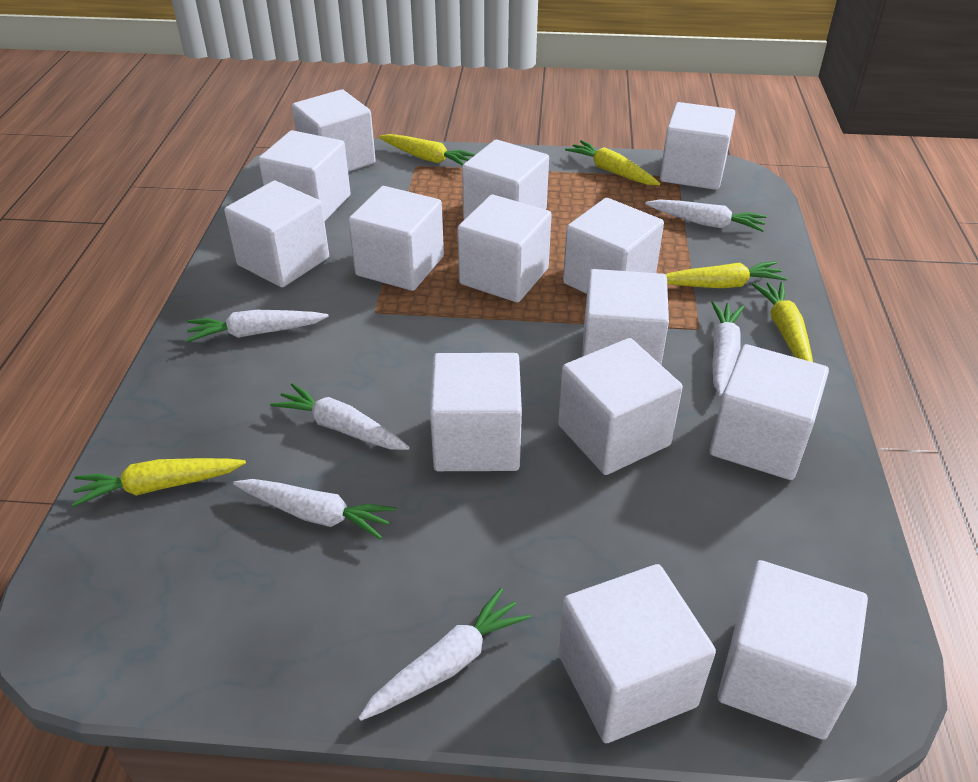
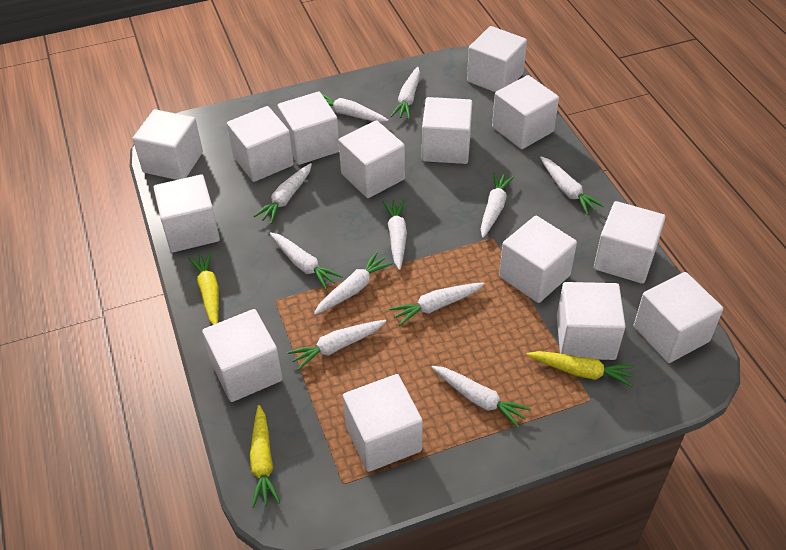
white carrot: 6 -> 11
yellow carrot: 5 -> 3

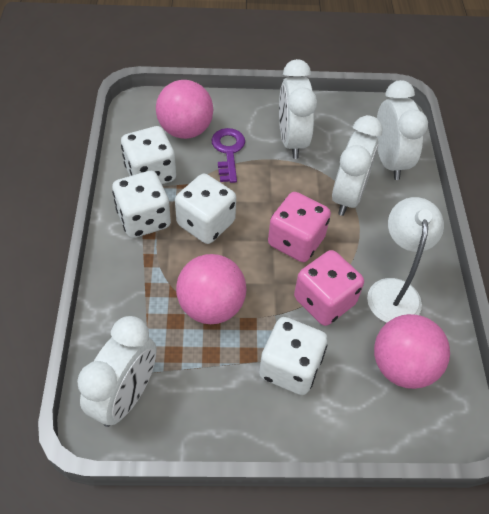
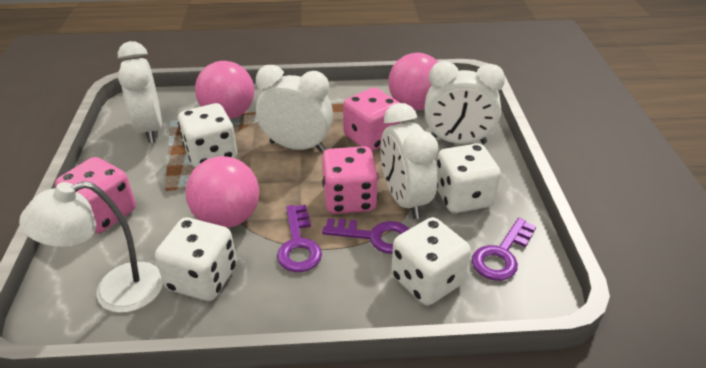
pink dice: 2 -> 3
purple key: 1 -> 3

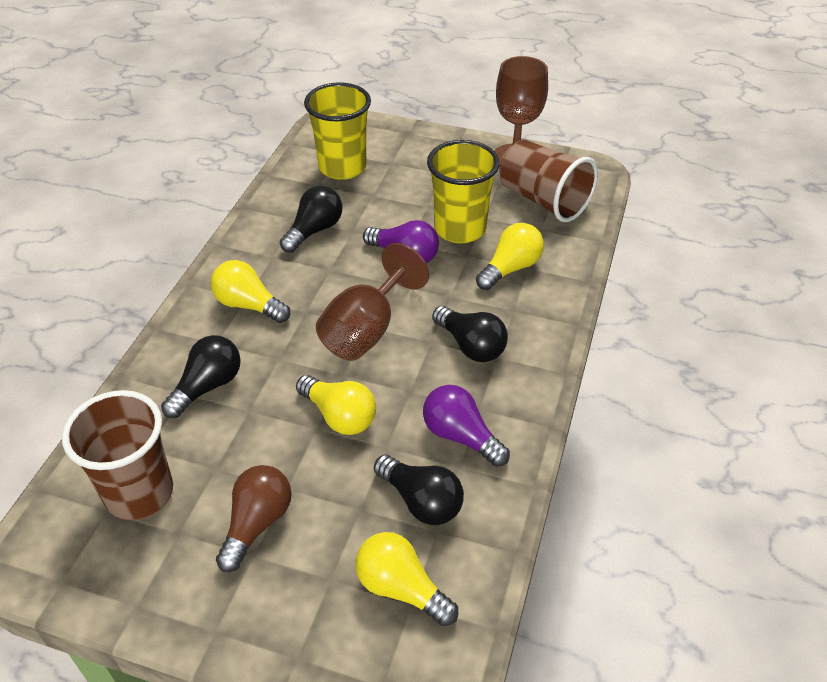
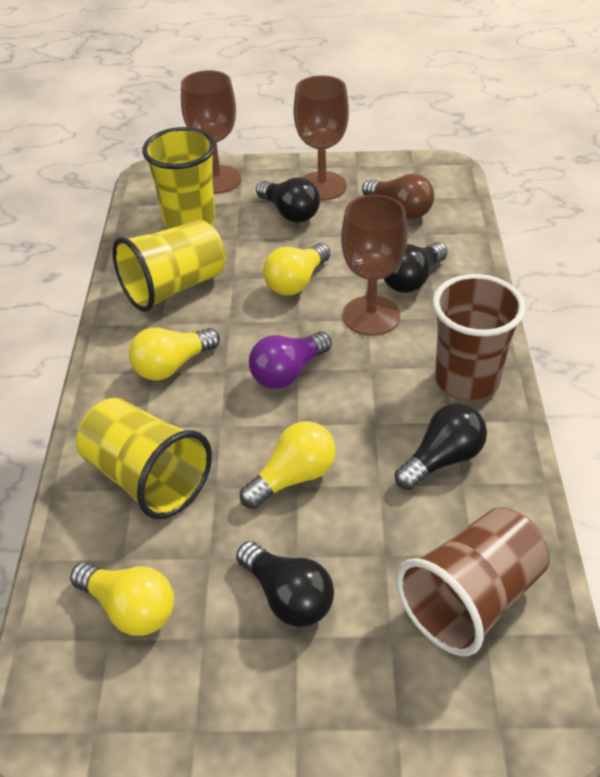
brown goblet: 2 -> 3
purple light bulb: 2 -> 1
yellow cup: 2 -> 3

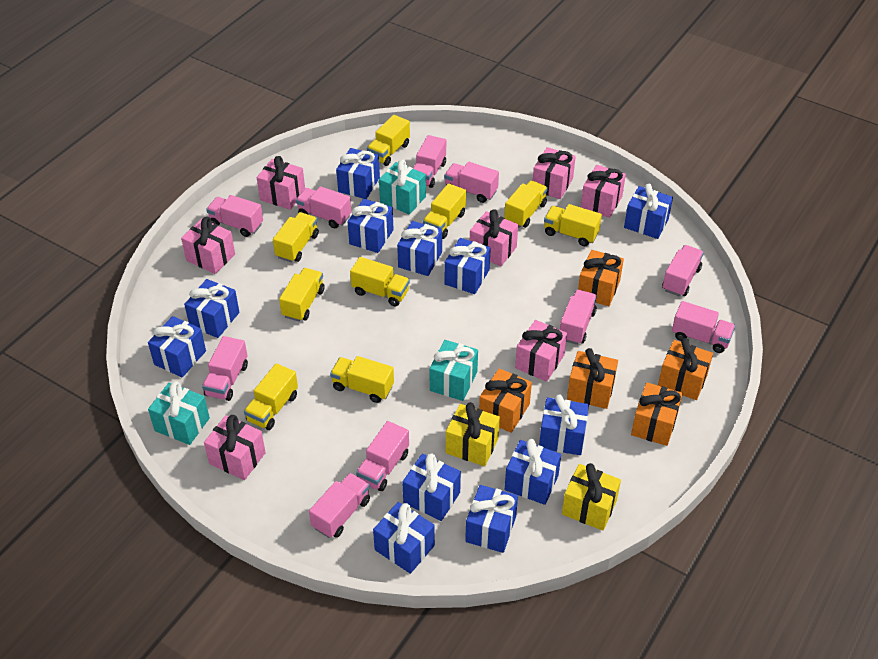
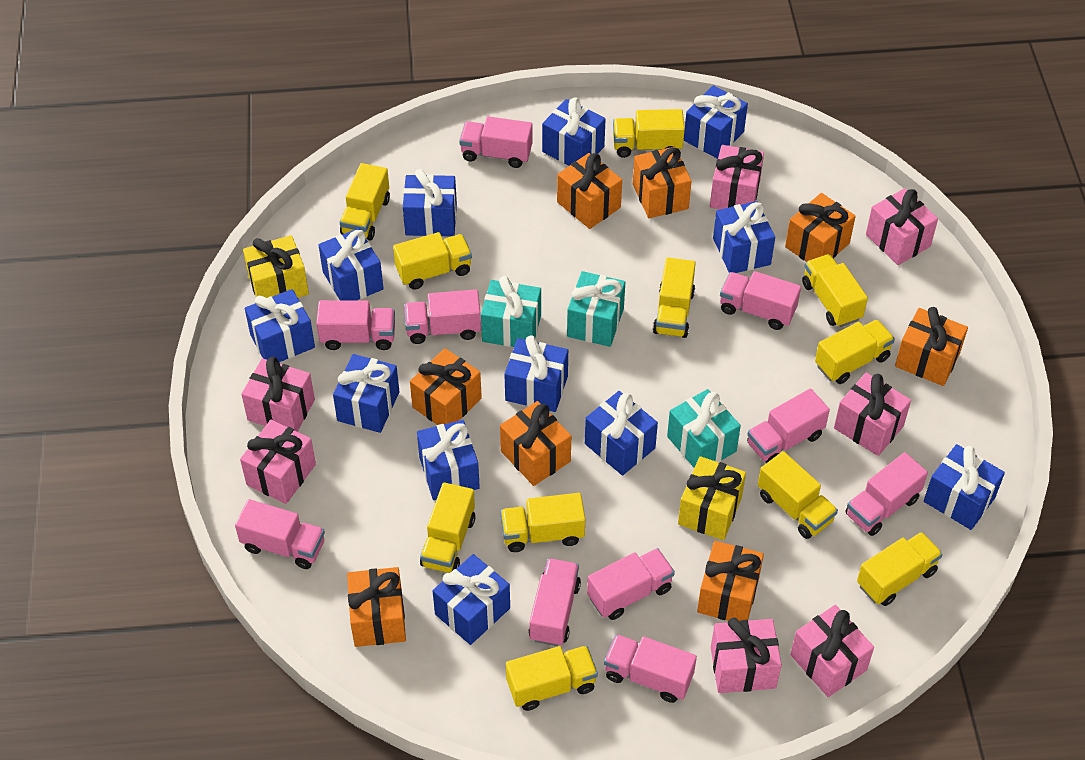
orange gift: 5 -> 8
yellow truck: 9 -> 11

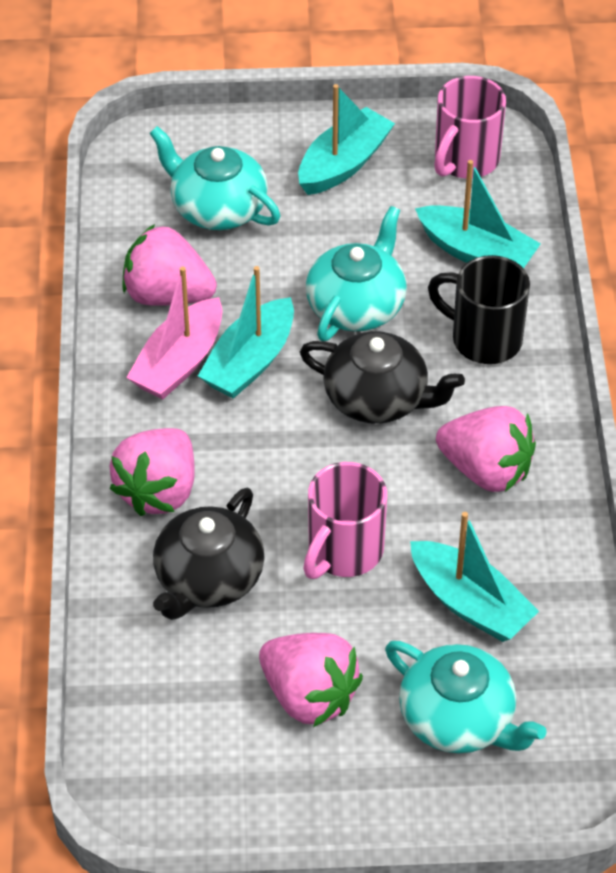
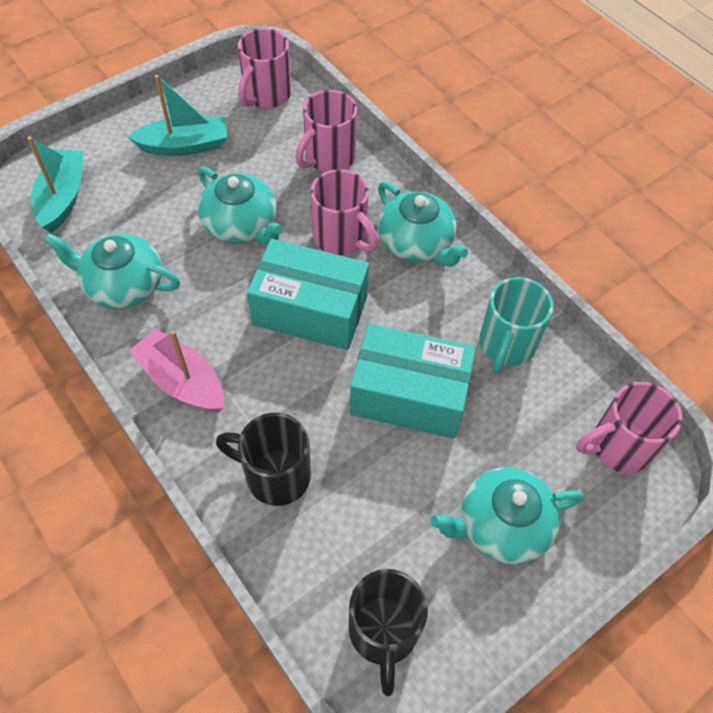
black mug: 1 -> 2
black teapot: 2 -> 0
pink mug: 2 -> 4
pink strawberry: 4 -> 0
turquoise boat: 4 -> 2
turquoise box: 0 -> 2
turquoise mug: 0 -> 1
turquoise teapot: 3 -> 4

==============================

## DIRECTIONS
Look through the entries above. Copy each line in which the string "pink" occurs.

## REPLY TO THE EXERCISE
pink dice: 2 -> 3
pink mug: 2 -> 4
pink strawberry: 4 -> 0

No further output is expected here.